PROBLEM DESCRIPTION
What is needed is an exact copy of the lines in the listing below, from the one with "camera: 100 degrees right, 5 degrees up" up to and including the one with "(714, 290) = (252, 458): black", with no other lines.

EXTRACTED MATERIAL
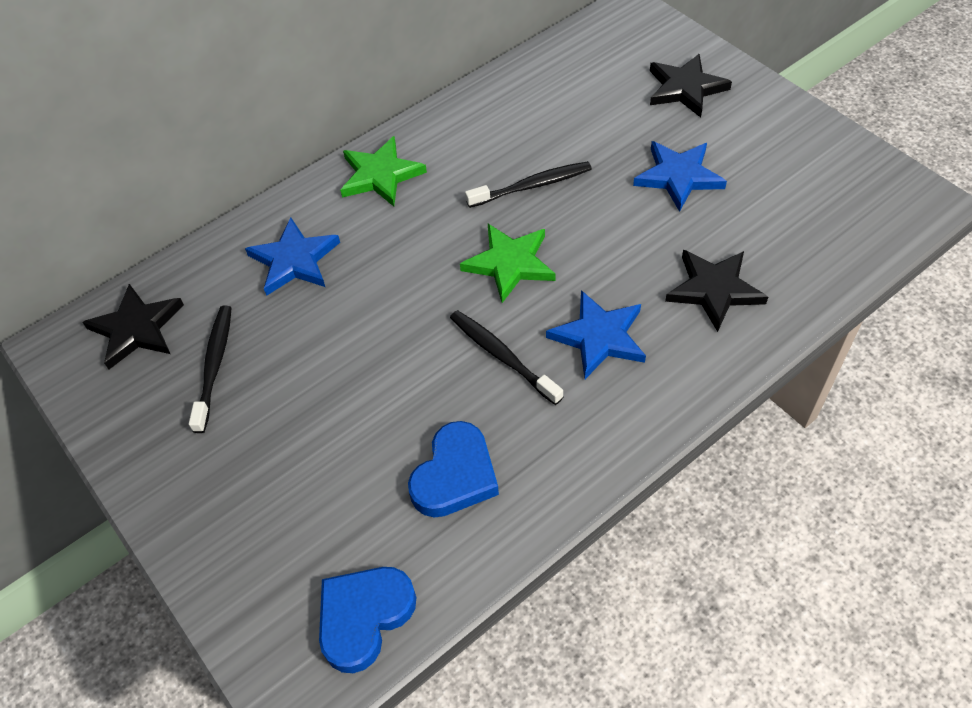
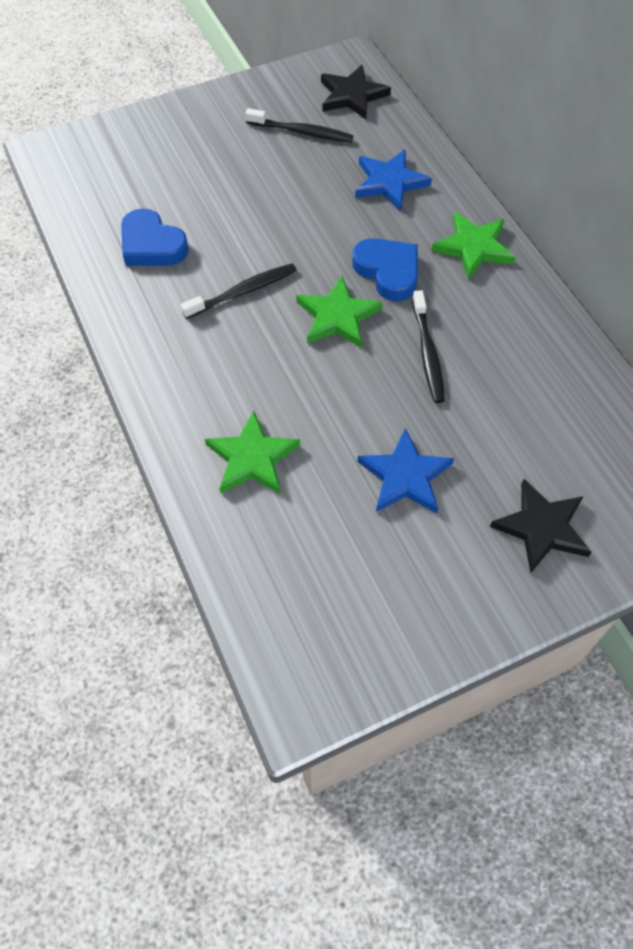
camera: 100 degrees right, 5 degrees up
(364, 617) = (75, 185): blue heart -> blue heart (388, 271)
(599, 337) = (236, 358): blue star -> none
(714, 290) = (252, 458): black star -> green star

---

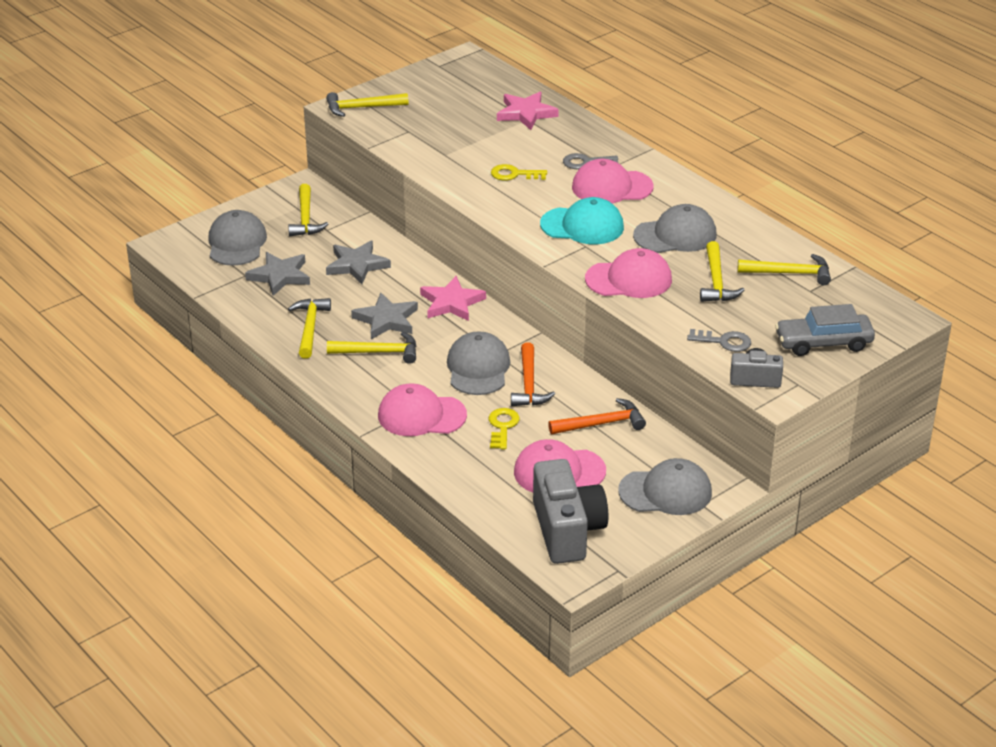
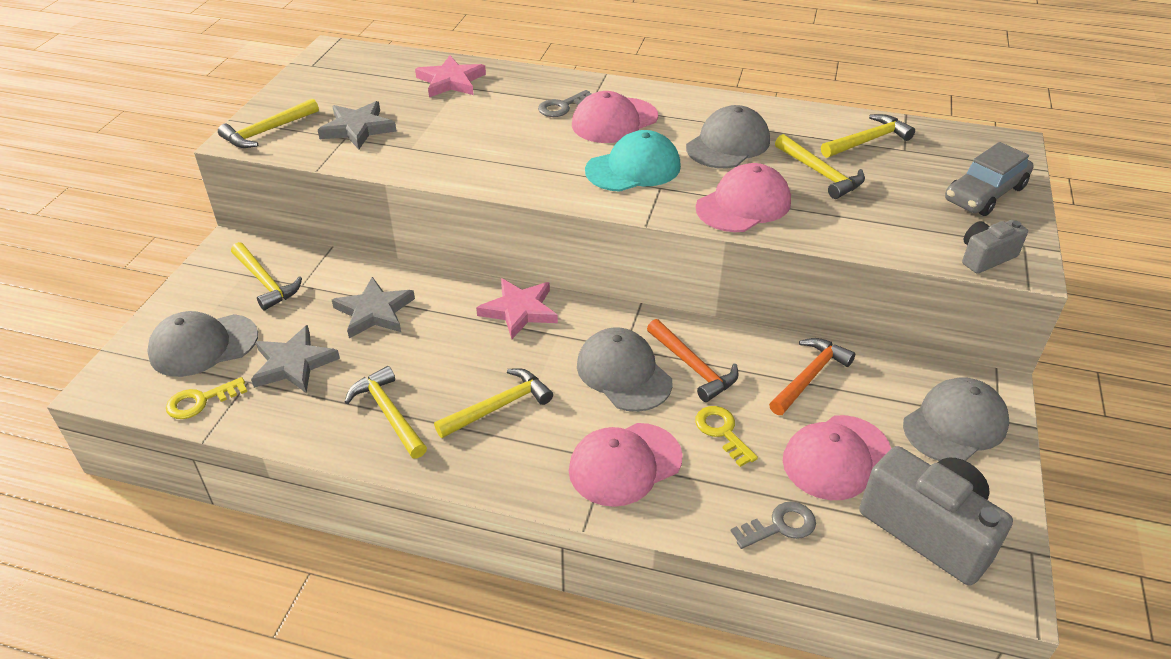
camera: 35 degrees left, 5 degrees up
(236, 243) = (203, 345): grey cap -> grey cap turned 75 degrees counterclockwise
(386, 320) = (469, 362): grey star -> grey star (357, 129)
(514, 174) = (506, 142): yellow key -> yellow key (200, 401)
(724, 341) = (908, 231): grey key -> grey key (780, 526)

...

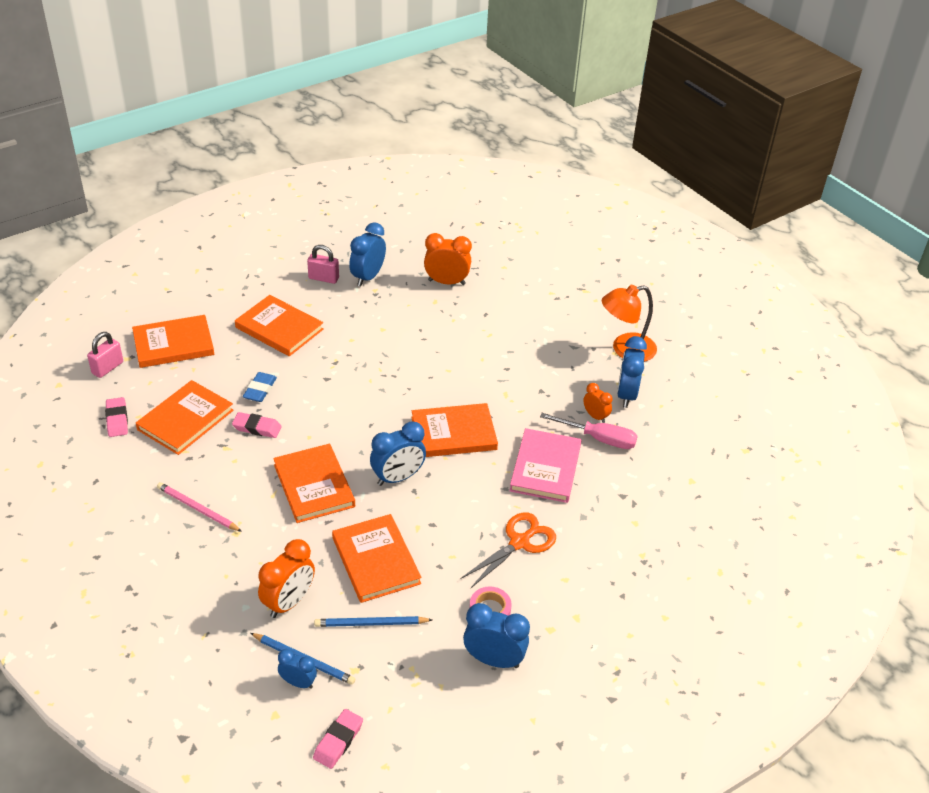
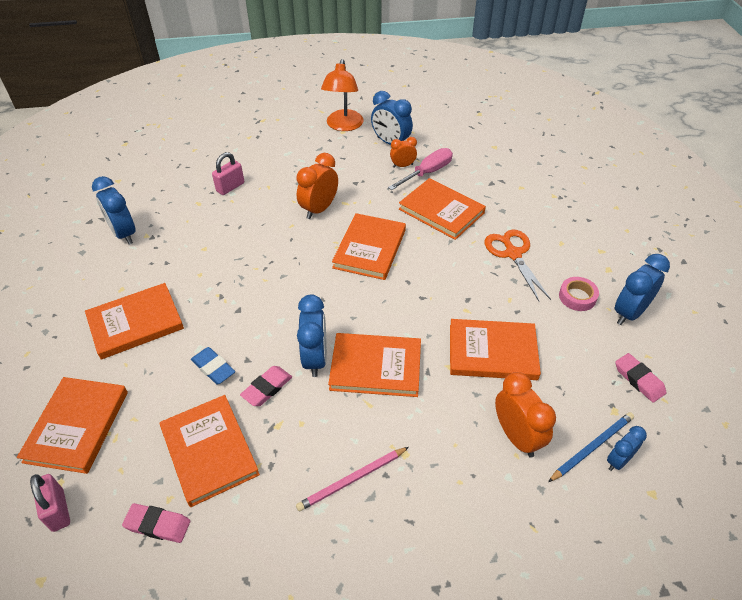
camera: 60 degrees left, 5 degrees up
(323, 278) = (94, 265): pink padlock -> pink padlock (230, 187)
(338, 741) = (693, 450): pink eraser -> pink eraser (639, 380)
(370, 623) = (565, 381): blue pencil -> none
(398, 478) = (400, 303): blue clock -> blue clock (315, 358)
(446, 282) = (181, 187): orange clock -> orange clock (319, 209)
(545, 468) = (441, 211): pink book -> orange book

COMPLETED EXERCISE
camera: 100 degrees right, 5 degrees up
(364, 617) = (75, 185): blue heart -> blue heart (388, 271)
(599, 337) = (236, 358): blue star -> none
(714, 290) = (252, 458): black star -> green star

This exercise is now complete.